Work instruction:
Skip the images and copy each record exactly as written.

Before-and-after object lists
....

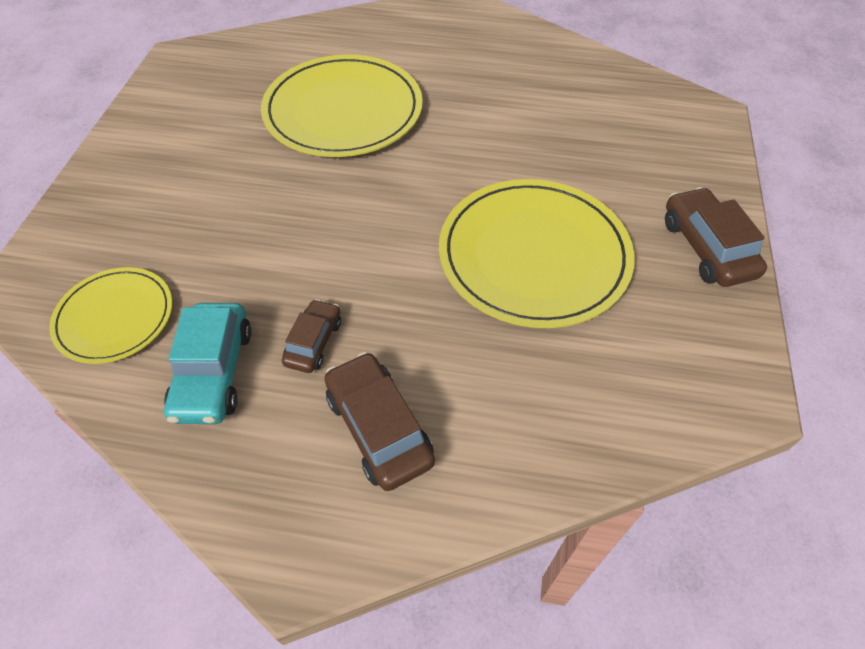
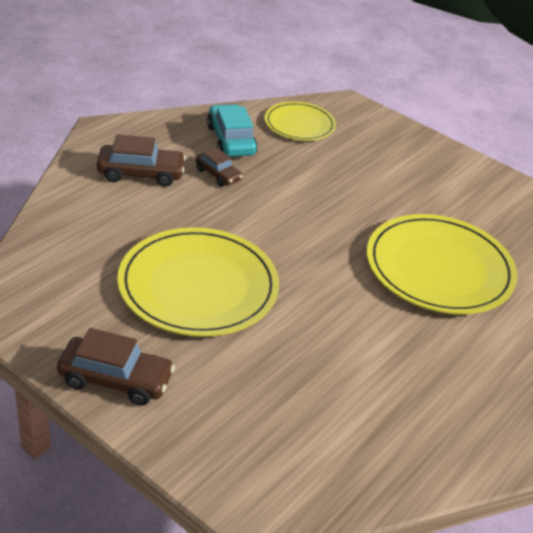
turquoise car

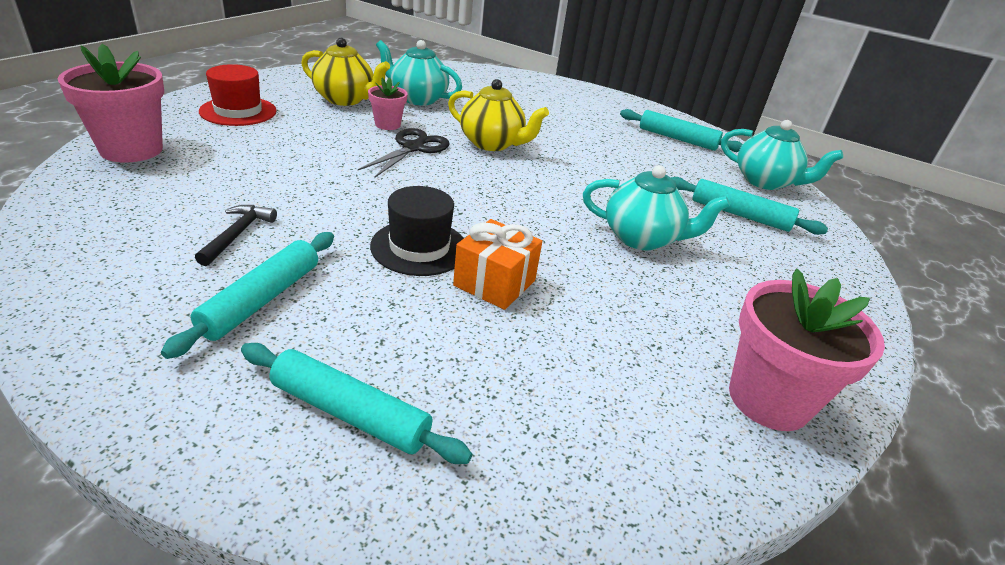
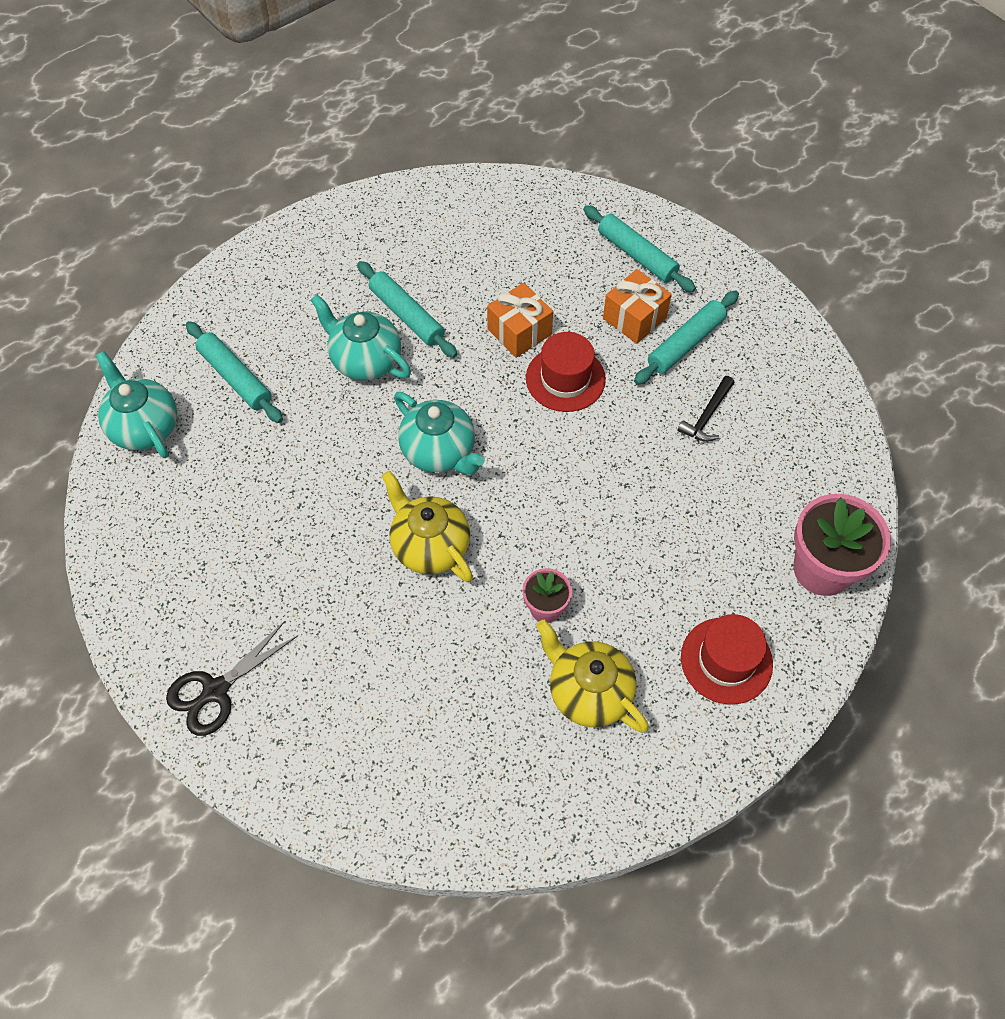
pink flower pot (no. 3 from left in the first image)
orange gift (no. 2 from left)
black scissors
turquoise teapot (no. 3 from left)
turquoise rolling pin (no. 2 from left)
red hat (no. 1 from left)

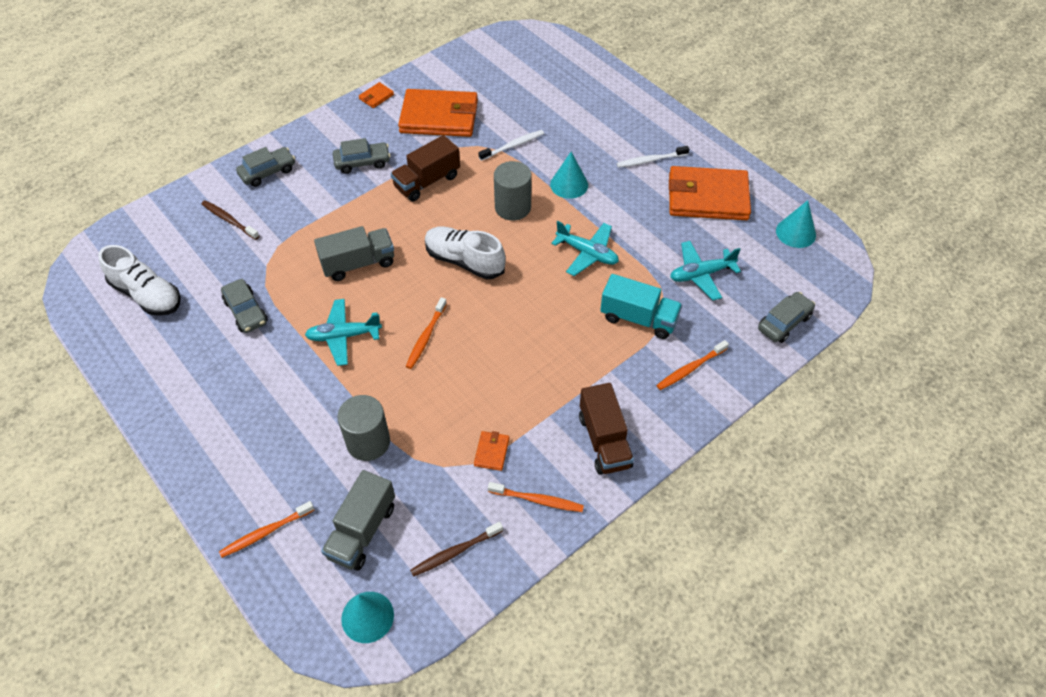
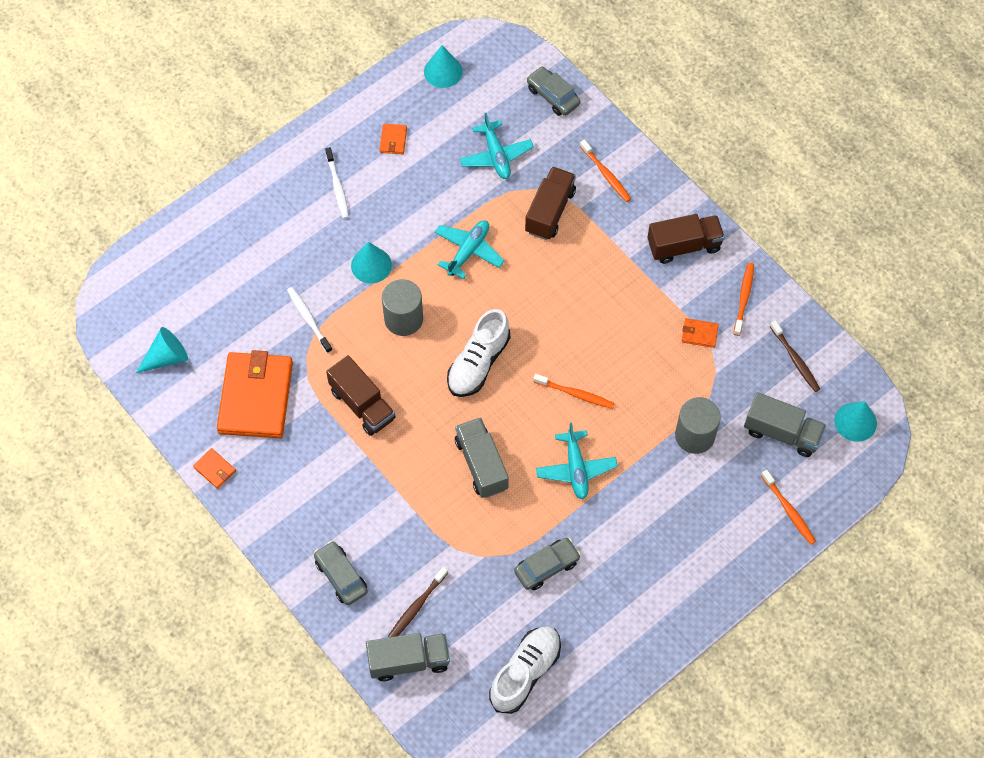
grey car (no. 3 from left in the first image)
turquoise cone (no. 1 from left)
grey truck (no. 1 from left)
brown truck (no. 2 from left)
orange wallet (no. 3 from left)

....

Reply:
turquoise car

pink flower pot (no. 3 from left in the first image)
orange gift (no. 2 from left)
black scissors
turquoise teapot (no. 3 from left)
turquoise rolling pin (no. 2 from left)
red hat (no. 1 from left)

grey car (no. 3 from left in the first image)
turquoise cone (no. 1 from left)
grey truck (no. 1 from left)
brown truck (no. 2 from left)
orange wallet (no. 3 from left)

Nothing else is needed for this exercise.